The answer must be a single number: how many lines in the entries below contain the word "toothbrush".

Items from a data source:
____

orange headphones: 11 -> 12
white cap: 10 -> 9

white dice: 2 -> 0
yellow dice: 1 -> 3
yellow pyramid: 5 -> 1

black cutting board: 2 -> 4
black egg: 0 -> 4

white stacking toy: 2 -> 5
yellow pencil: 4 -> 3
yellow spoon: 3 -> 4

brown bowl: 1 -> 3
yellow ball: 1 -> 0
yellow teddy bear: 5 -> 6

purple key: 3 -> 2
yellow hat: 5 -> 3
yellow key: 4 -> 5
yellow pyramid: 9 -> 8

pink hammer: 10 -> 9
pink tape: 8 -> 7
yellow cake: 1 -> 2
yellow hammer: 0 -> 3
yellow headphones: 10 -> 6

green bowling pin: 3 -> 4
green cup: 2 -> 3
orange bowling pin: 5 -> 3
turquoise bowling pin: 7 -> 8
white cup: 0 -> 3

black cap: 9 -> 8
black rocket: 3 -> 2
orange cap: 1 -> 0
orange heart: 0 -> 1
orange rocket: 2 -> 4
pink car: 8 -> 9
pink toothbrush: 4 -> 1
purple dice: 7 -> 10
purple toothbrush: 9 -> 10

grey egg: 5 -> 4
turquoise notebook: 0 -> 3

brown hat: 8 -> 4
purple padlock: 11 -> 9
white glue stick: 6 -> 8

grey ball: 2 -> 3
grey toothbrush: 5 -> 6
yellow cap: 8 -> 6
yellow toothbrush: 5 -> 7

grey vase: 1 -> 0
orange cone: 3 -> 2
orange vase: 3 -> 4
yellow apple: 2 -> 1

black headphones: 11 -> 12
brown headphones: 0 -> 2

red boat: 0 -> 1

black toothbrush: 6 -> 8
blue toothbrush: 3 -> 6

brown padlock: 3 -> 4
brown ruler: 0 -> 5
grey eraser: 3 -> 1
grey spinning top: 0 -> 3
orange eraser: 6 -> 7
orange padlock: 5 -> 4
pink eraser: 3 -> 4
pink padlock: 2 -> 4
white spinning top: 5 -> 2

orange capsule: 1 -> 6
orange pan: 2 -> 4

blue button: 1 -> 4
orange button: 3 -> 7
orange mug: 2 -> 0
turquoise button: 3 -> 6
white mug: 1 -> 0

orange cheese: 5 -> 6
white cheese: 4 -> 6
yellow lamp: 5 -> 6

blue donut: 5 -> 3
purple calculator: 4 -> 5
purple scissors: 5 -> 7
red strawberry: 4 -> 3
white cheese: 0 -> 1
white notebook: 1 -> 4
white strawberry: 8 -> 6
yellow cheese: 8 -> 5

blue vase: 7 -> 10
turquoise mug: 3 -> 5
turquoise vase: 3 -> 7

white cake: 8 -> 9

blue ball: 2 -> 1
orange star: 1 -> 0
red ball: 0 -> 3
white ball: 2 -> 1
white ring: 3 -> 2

____

**Solution to this task**
6